- Your instructions
For each record below, write an exact copy.

Segment Start: Available data

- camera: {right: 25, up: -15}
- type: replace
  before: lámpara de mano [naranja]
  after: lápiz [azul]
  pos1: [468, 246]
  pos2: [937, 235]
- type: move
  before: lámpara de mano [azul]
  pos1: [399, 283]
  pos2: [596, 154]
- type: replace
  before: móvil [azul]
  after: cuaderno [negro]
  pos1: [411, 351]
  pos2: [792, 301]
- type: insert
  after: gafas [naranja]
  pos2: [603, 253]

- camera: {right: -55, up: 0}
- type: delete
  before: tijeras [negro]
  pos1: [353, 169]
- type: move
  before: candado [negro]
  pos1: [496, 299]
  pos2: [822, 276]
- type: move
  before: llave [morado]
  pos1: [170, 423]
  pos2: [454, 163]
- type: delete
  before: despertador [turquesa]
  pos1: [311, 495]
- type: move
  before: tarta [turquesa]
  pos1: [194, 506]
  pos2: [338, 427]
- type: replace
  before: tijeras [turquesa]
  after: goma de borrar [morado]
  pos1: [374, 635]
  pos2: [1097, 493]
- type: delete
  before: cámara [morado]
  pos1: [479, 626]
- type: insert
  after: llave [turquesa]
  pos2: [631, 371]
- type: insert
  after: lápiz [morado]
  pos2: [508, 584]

Segment End: Available data

- Response to the task
- camera: {right: 25, up: -15}
- type: replace
  before: lámpara de mano [naranja]
  after: lápiz [azul]
  pos1: [468, 246]
  pos2: [937, 235]
- type: move
  before: lámpara de mano [azul]
  pos1: [399, 283]
  pos2: [596, 154]
- type: replace
  before: móvil [azul]
  after: cuaderno [negro]
  pos1: [411, 351]
  pos2: [792, 301]
- type: insert
  after: gafas [naranja]
  pos2: [603, 253]

- camera: {right: -55, up: 0}
- type: delete
  before: tijeras [negro]
  pos1: [353, 169]
- type: move
  before: candado [negro]
  pos1: [496, 299]
  pos2: [822, 276]
- type: move
  before: llave [morado]
  pos1: [170, 423]
  pos2: [454, 163]
- type: delete
  before: despertador [turquesa]
  pos1: [311, 495]
- type: move
  before: tarta [turquesa]
  pos1: [194, 506]
  pos2: [338, 427]
- type: replace
  before: tijeras [turquesa]
  after: goma de borrar [morado]
  pos1: [374, 635]
  pos2: [1097, 493]
- type: delete
  before: cámara [morado]
  pos1: [479, 626]
- type: insert
  after: llave [turquesa]
  pos2: [631, 371]
- type: insert
  after: lápiz [morado]
  pos2: [508, 584]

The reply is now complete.